Input data: Begin
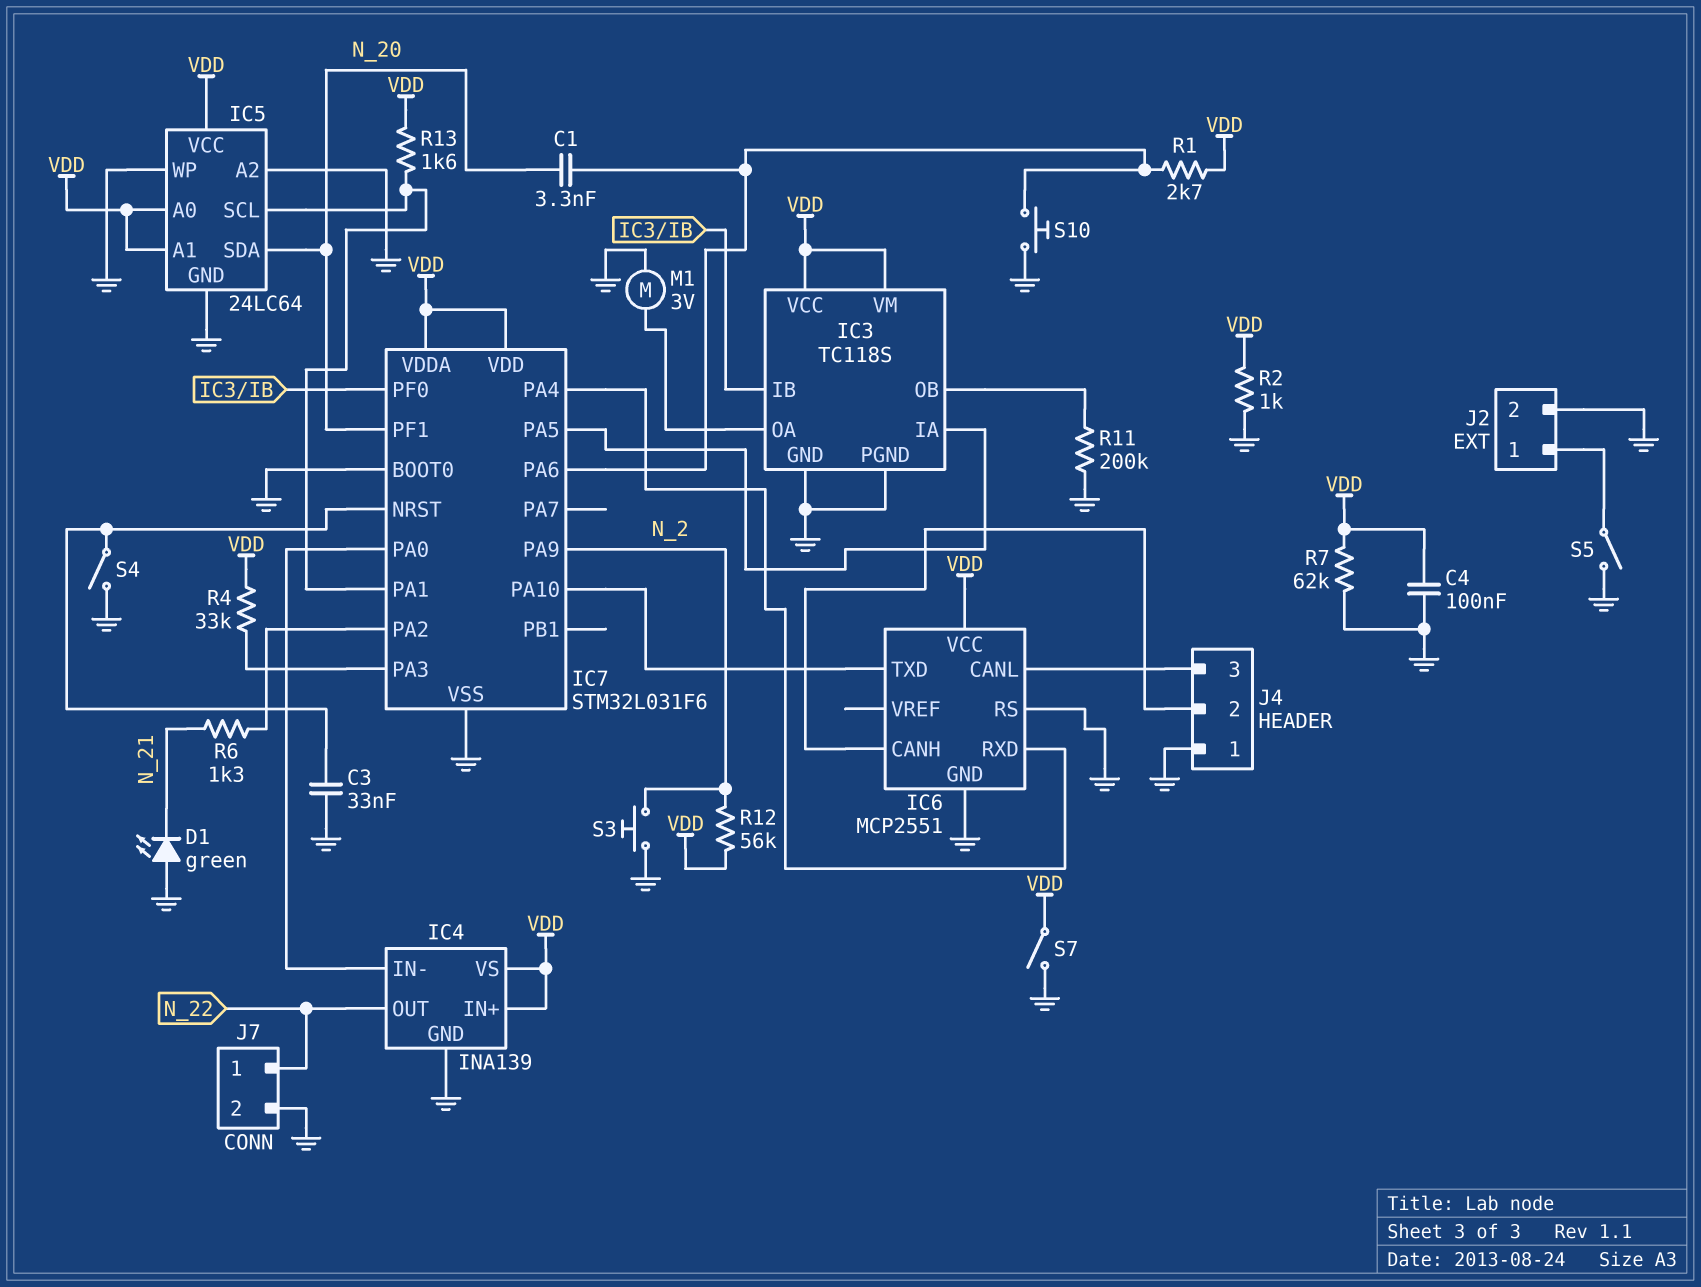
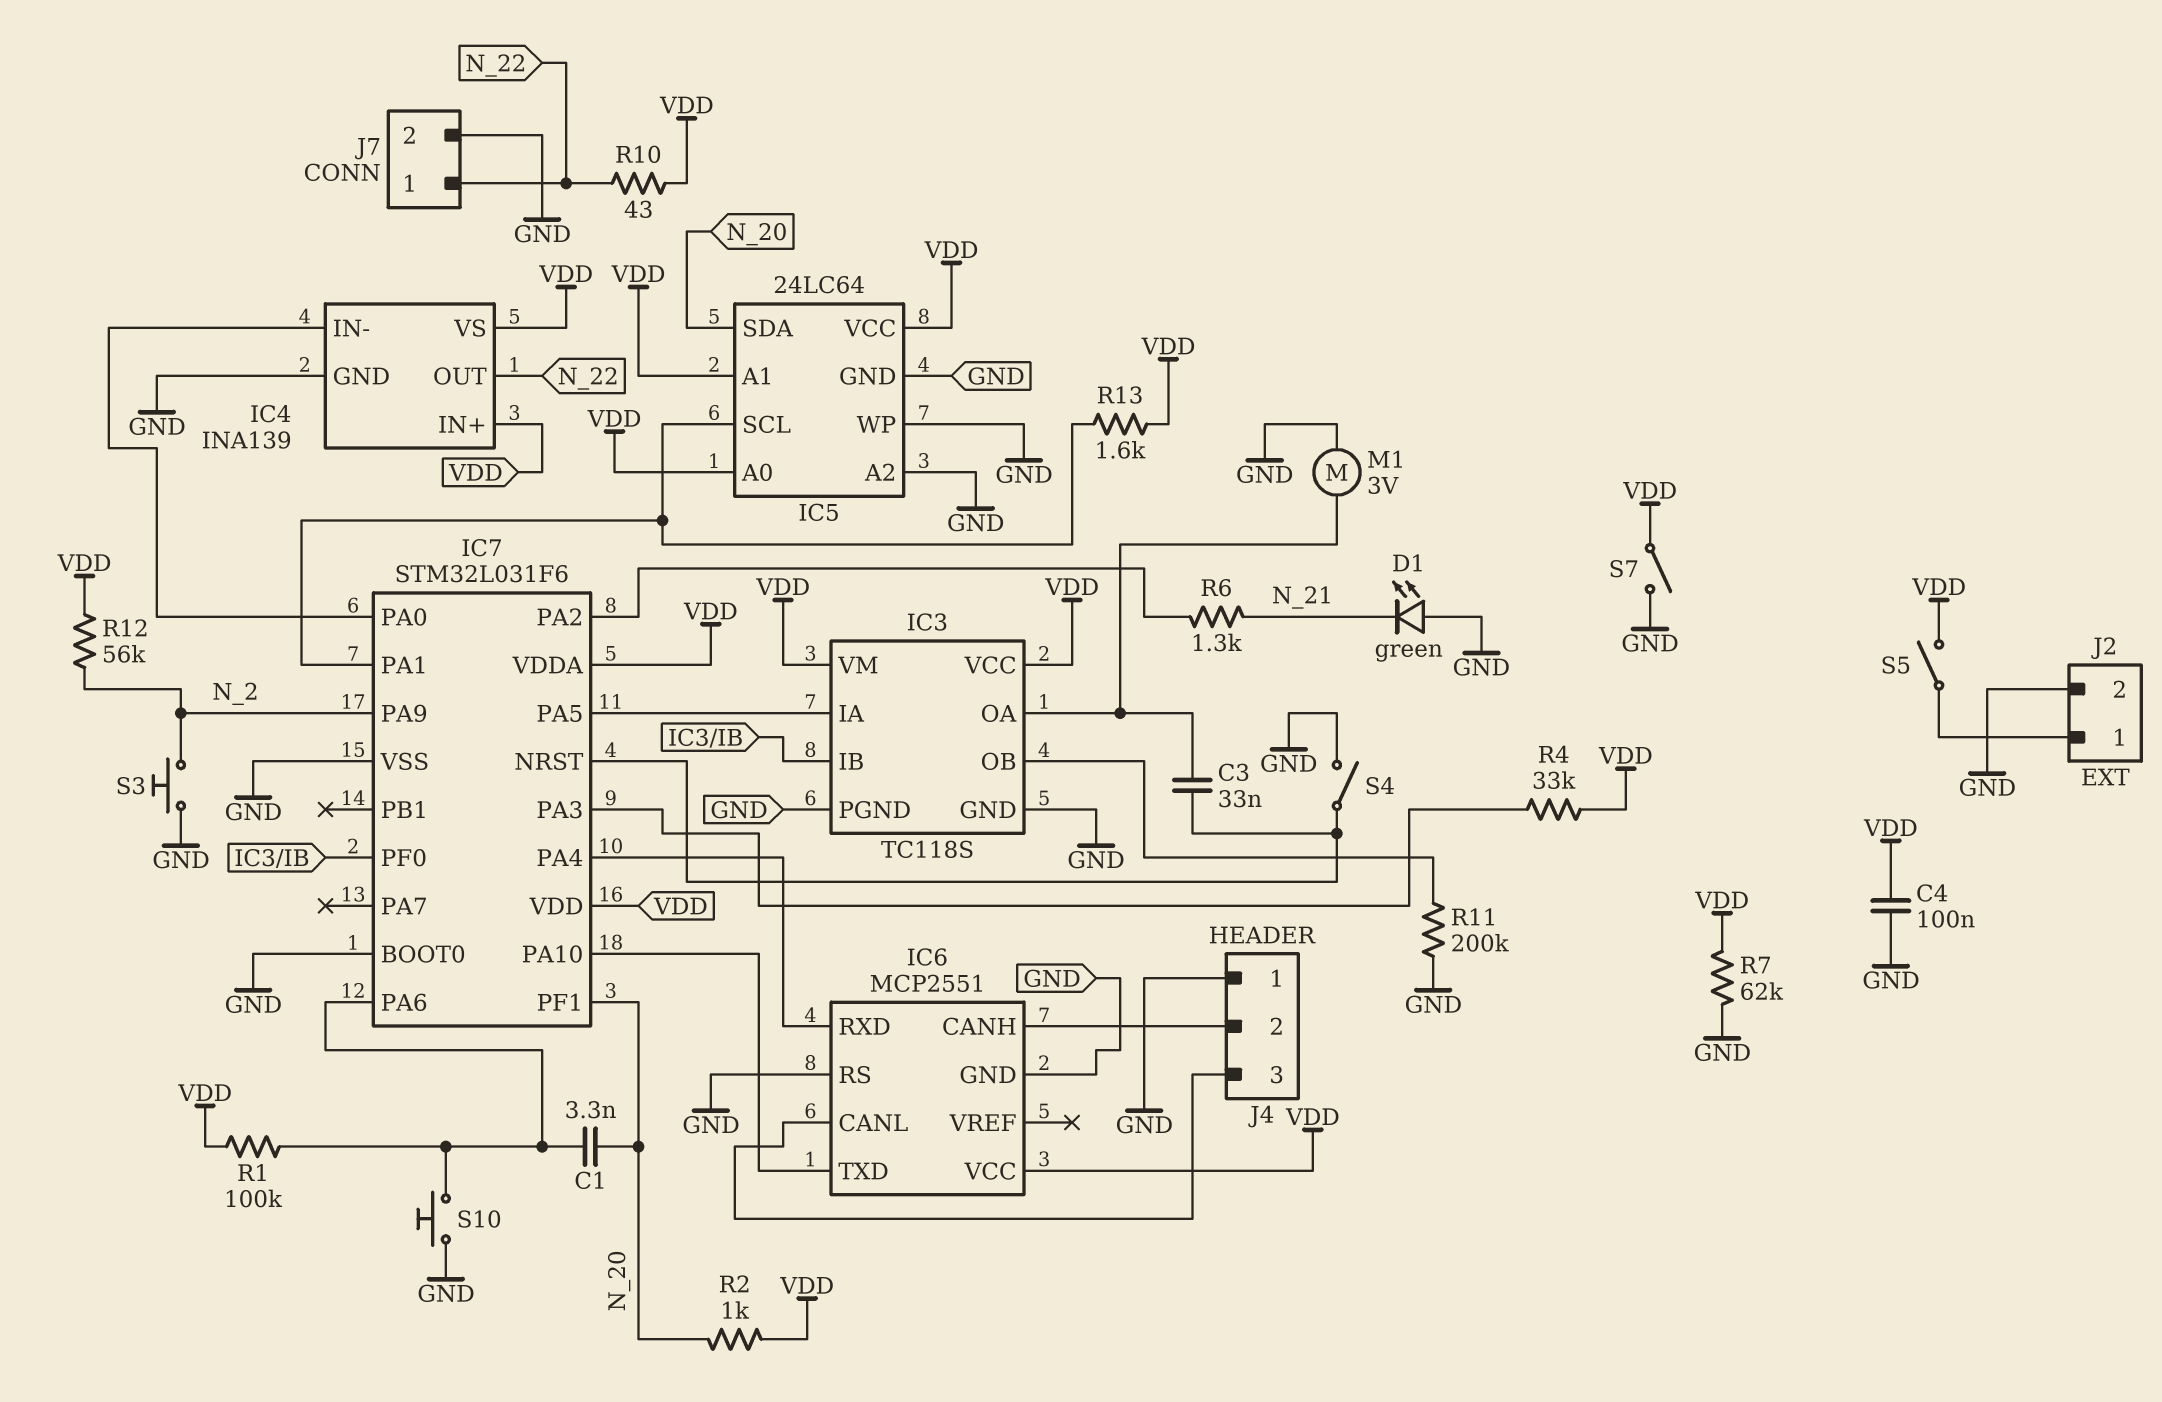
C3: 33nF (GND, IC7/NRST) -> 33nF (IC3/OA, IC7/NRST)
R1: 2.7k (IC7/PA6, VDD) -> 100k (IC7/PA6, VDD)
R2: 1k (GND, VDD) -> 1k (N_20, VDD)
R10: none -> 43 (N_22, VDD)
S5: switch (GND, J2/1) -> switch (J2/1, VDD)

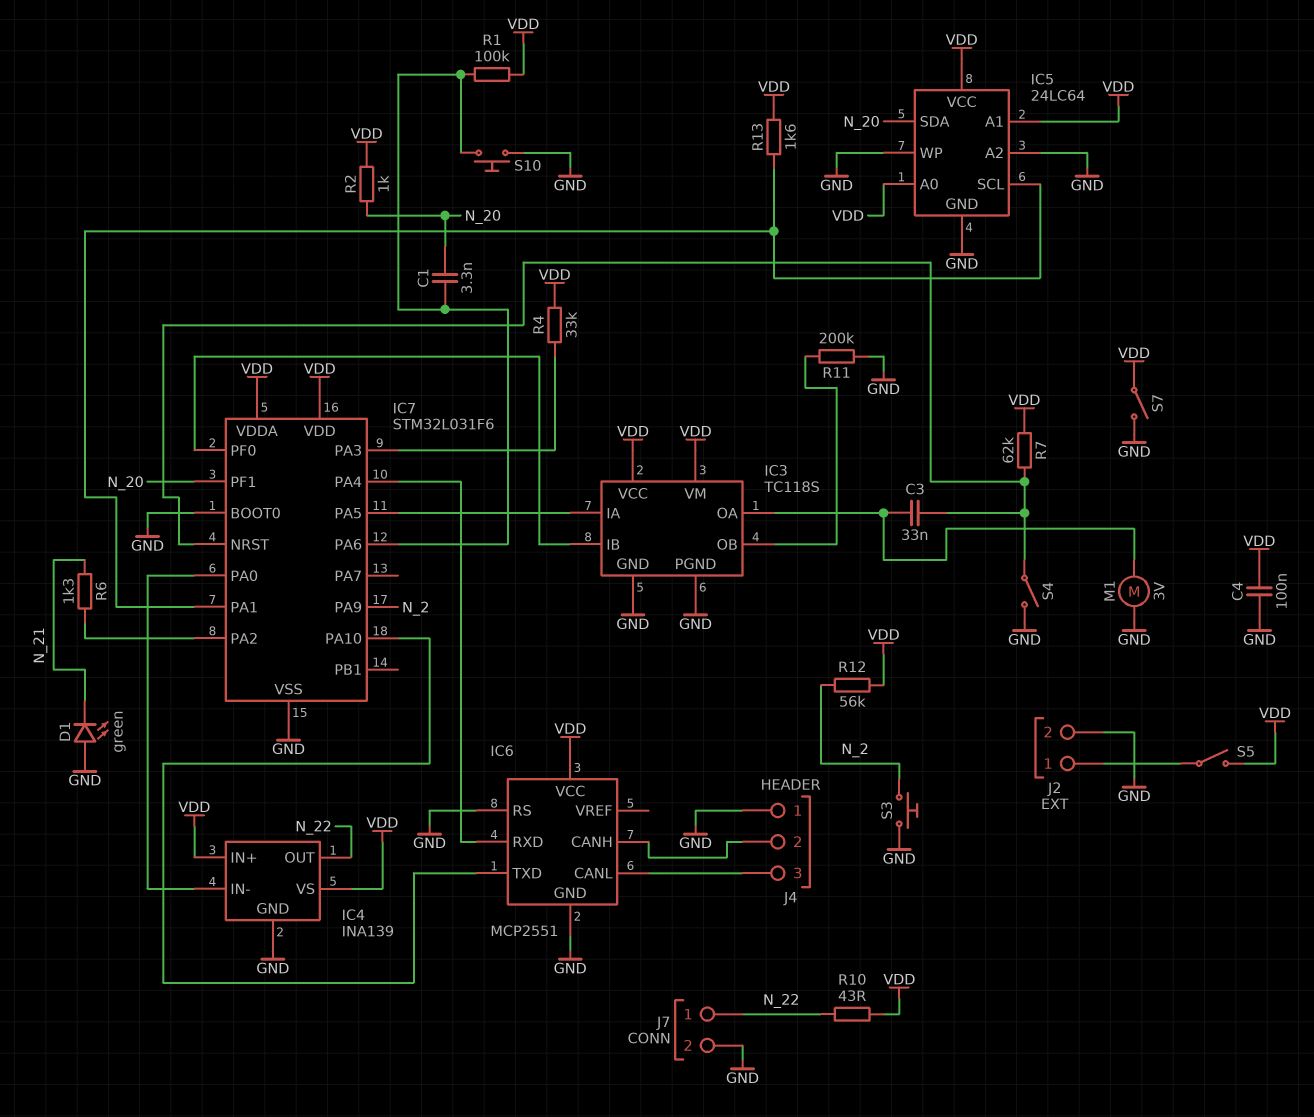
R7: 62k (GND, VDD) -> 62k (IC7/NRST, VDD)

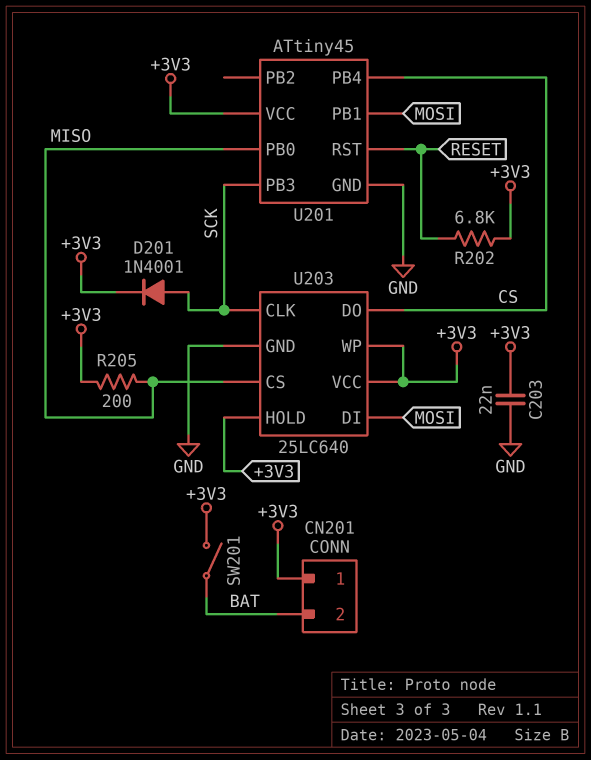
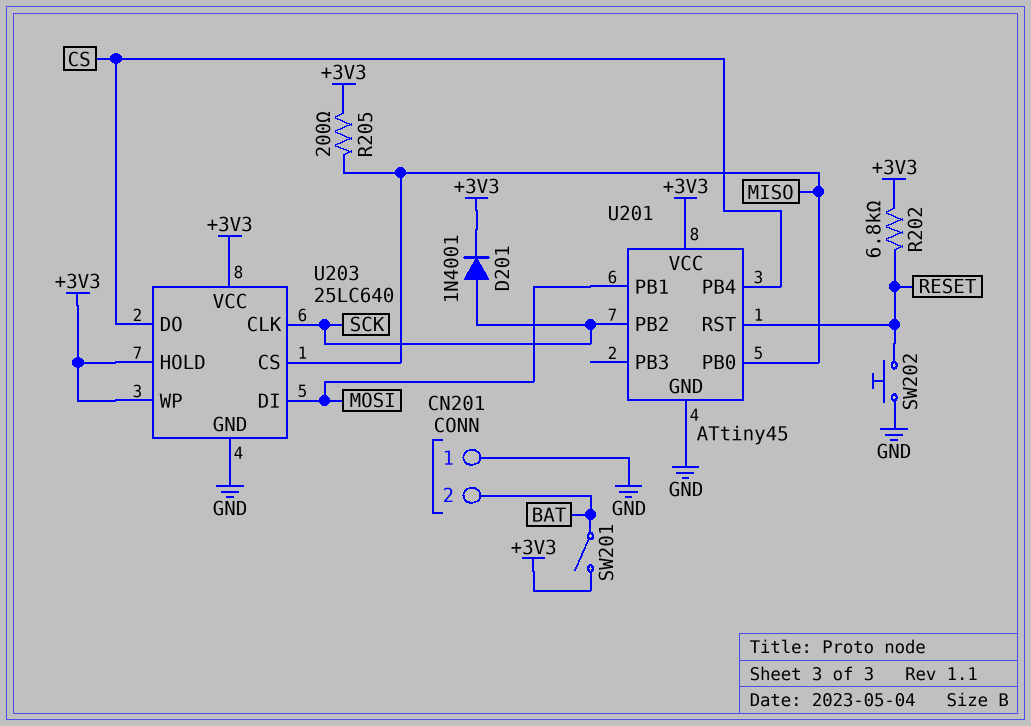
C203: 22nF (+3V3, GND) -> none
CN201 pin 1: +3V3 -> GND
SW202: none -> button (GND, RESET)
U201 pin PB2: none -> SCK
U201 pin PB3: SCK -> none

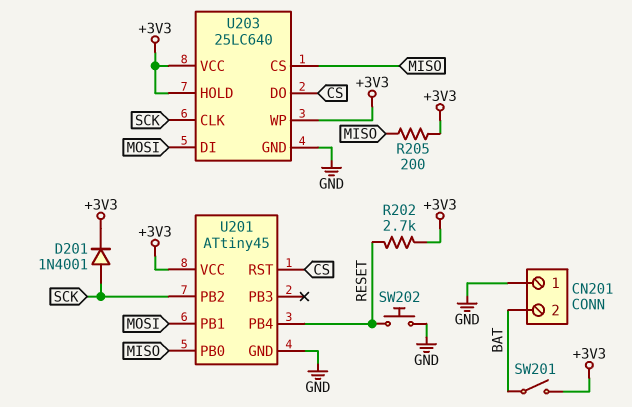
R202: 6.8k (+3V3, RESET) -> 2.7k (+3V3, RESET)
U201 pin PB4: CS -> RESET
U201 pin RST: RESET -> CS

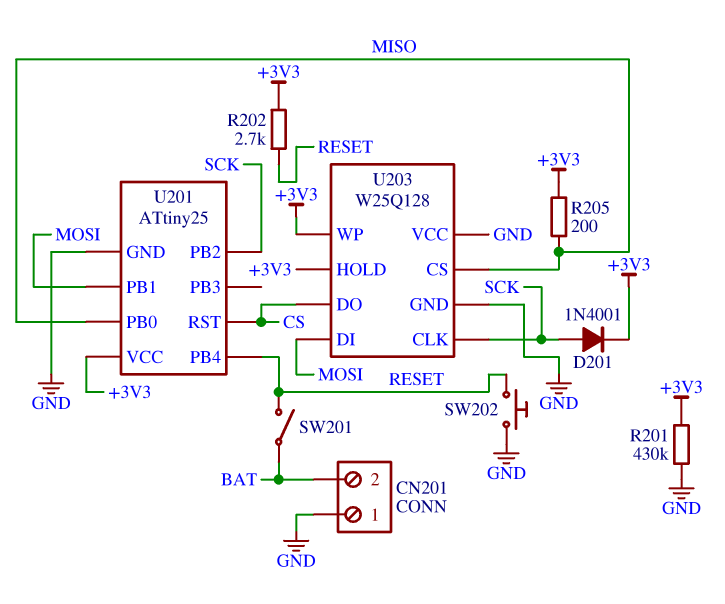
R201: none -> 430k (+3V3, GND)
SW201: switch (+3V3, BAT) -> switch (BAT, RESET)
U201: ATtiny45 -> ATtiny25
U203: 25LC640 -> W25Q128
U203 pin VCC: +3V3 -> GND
Input data: End
Exercise directions →
From the line containing "U201 pin PB2: none -> SCK" to the last line of the entries, copy every line exactly, including both ends, and leave out the pictures.

Your response →
U201 pin PB2: none -> SCK
U201 pin PB3: SCK -> none

R202: 6.8k (+3V3, RESET) -> 2.7k (+3V3, RESET)
U201 pin PB4: CS -> RESET
U201 pin RST: RESET -> CS

R201: none -> 430k (+3V3, GND)
SW201: switch (+3V3, BAT) -> switch (BAT, RESET)
U201: ATtiny45 -> ATtiny25
U203: 25LC640 -> W25Q128
U203 pin VCC: +3V3 -> GND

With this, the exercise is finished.